REQUIREMENT.
Find the line with "moved: wiadro/fioletowy (1st" in the listing below. Write it out exactly, along with every later line up to the final one.

DATASET SECTION.
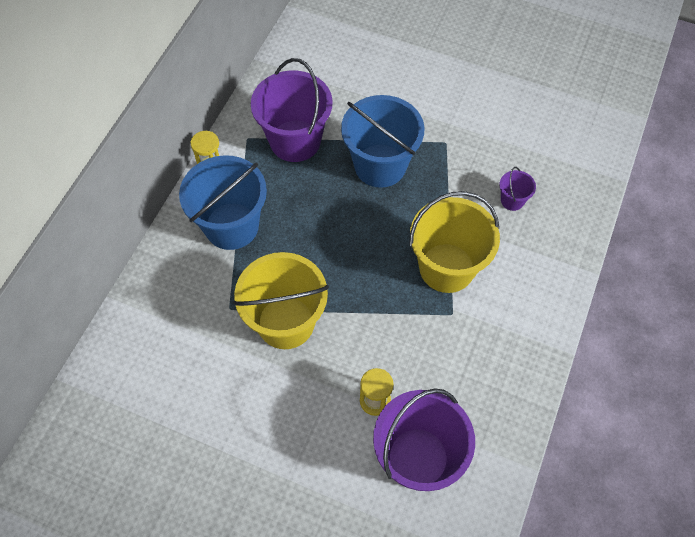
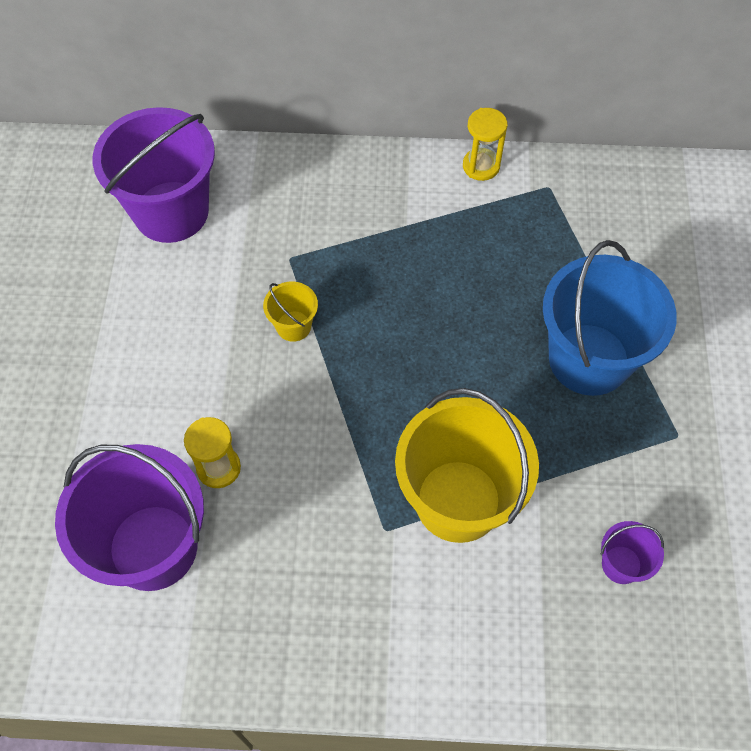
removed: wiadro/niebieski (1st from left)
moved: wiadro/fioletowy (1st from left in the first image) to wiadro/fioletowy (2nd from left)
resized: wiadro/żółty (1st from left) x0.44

SOLUTION TO THE EXERCISE.
moved: wiadro/fioletowy (1st from left in the first image) to wiadro/fioletowy (2nd from left)
resized: wiadro/żółty (1st from left) x0.44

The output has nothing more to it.